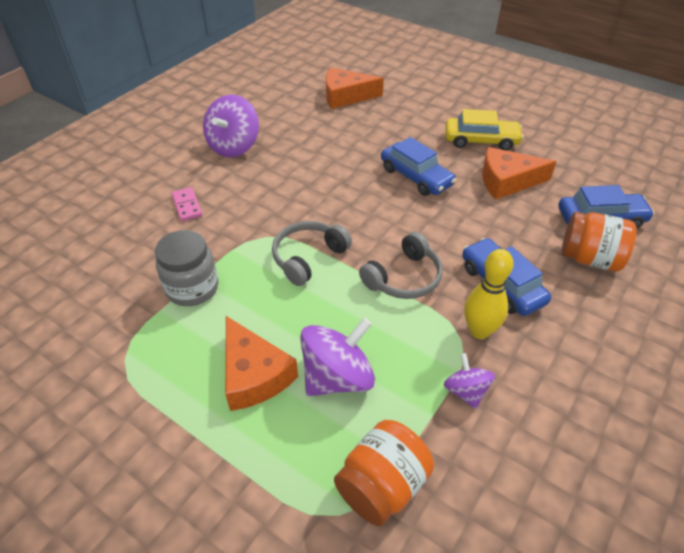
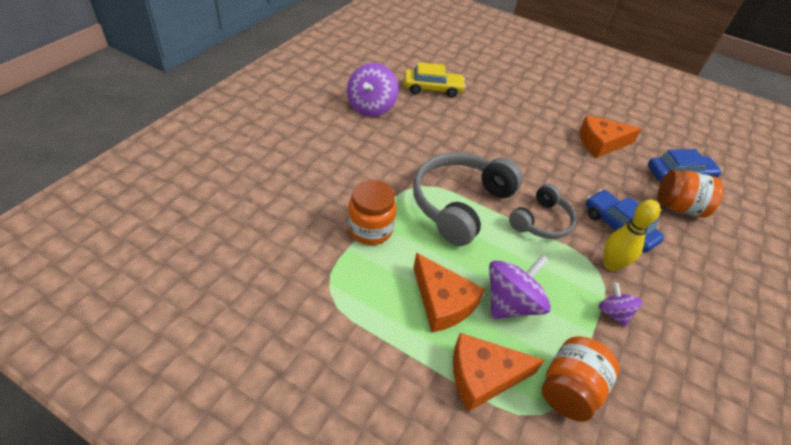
camera: 10 degrees left, 0 degrees up
(187, 206) = (345, 158): pink domino -> none
(192, 288) = (370, 229): grey jar -> orange jar
(308, 257) = (460, 204): grey headphones -> grey headphones, size x1.69
(346, 96) = (453, 67): orange cheese -> orange cheese (483, 376)
(416, 177) = (529, 138): blue car -> none
(481, 140) = (572, 109): yellow car -> yellow car (432, 89)

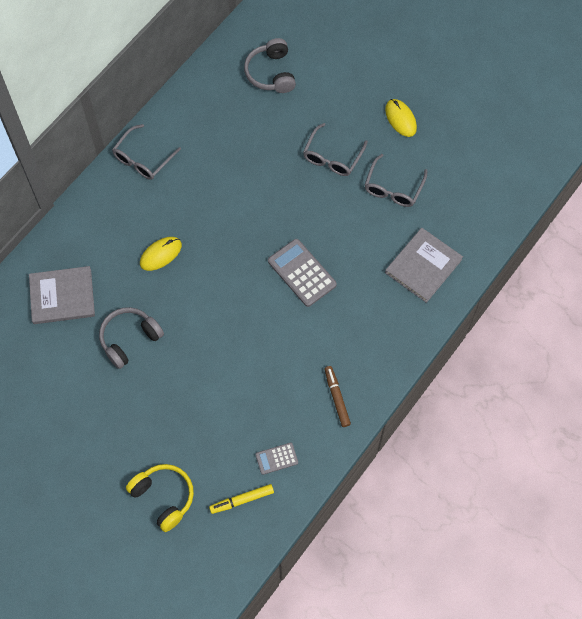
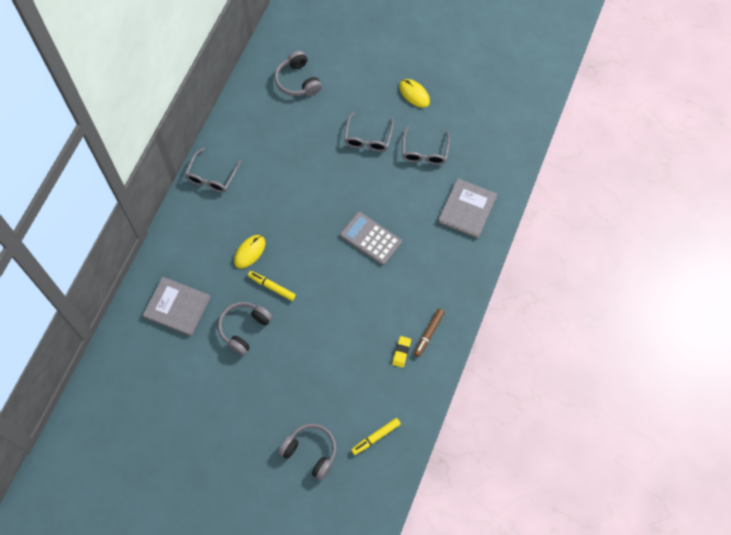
camera: 15 degrees left, 0 degrees up
(62, 296) = (177, 307): grey book -> grey book turned 45 degrees clockwise
(164, 497) = (311, 452): yellow headphones -> grey headphones
(174, 300) = (272, 287): none -> yellow marker
(276, 458) = (394, 396): grey calculator -> none
(299, 411) = (401, 352): none -> yellow eraser
(337, 398) = (428, 333): brown marker -> brown marker turned 120 degrees counterclockwise

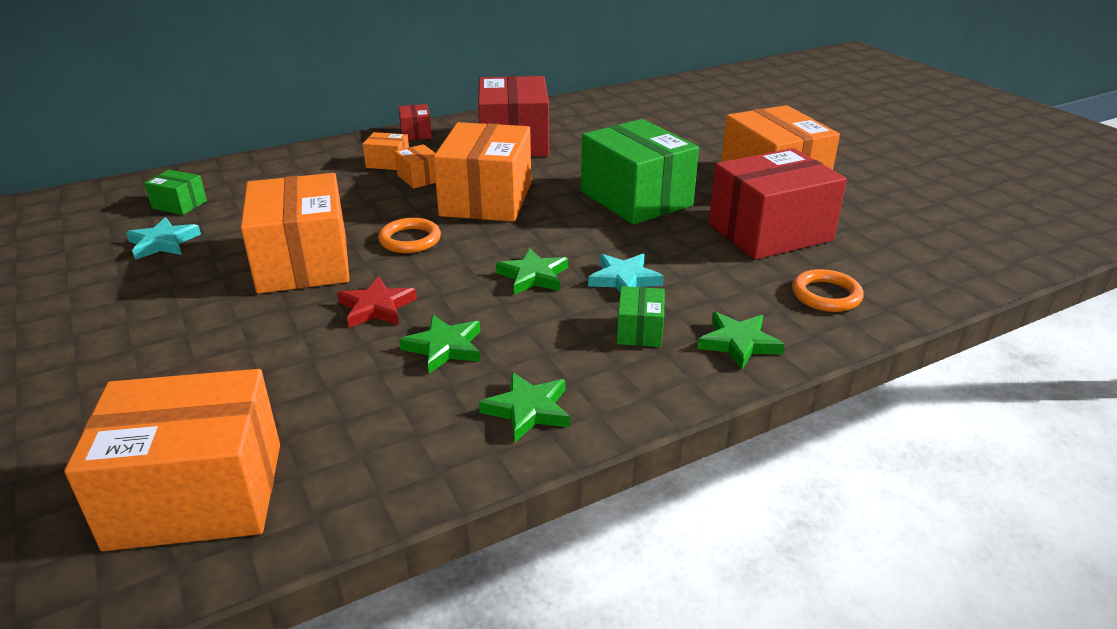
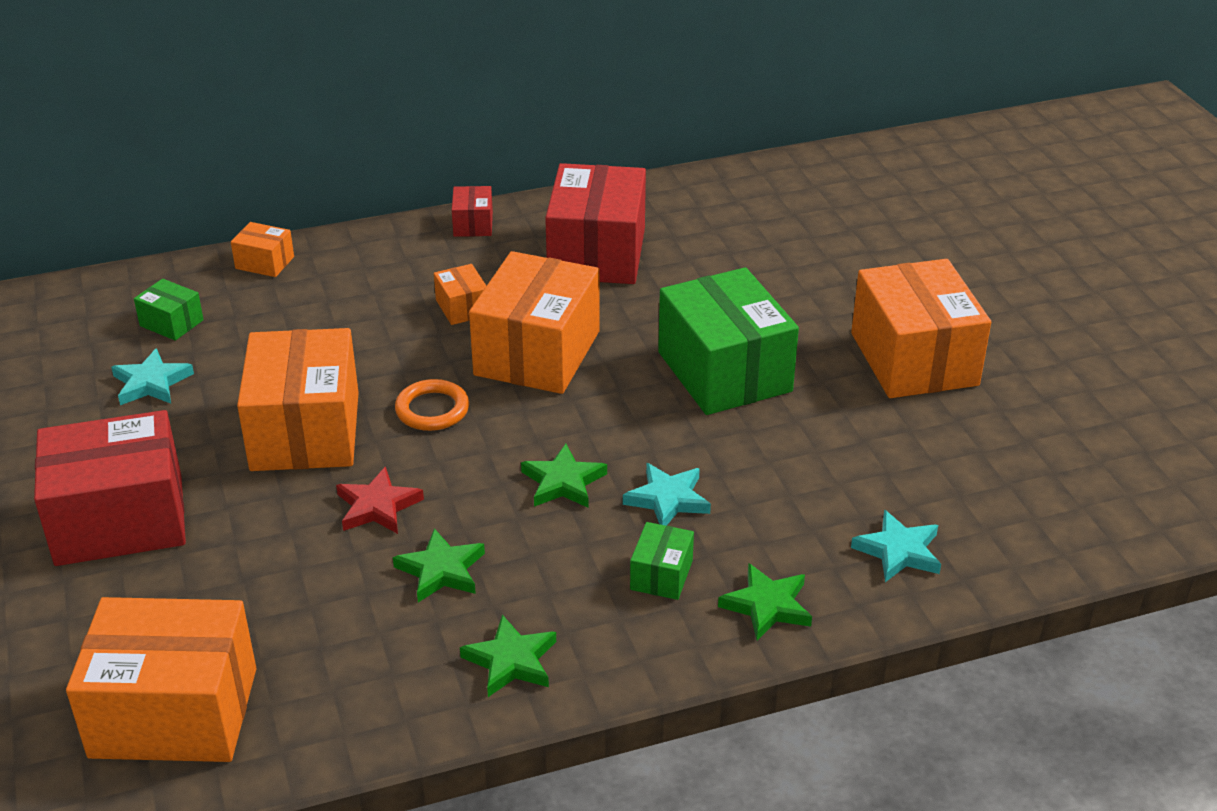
camera: 10 degrees right, 5 degrees up
(388, 163) = (428, 276): orange box -> orange box (265, 262)
(770, 232) = (872, 446): red box -> red box (119, 520)
(826, 295) = (899, 551): orange ring -> turquoise star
★ ★ ★
What is needed is an exact restatement of every line from the line containing "(62, 296) = (177, 307): grey" through the last line of the records, minus any pictures.

Task solution:
(62, 296) = (177, 307): grey book -> grey book turned 45 degrees clockwise
(164, 497) = (311, 452): yellow headphones -> grey headphones
(174, 300) = (272, 287): none -> yellow marker
(276, 458) = (394, 396): grey calculator -> none
(299, 411) = (401, 352): none -> yellow eraser
(337, 398) = (428, 333): brown marker -> brown marker turned 120 degrees counterclockwise

camera: 10 degrees right, 5 degrees up
(388, 163) = (428, 276): orange box -> orange box (265, 262)
(770, 232) = (872, 446): red box -> red box (119, 520)
(826, 295) = (899, 551): orange ring -> turquoise star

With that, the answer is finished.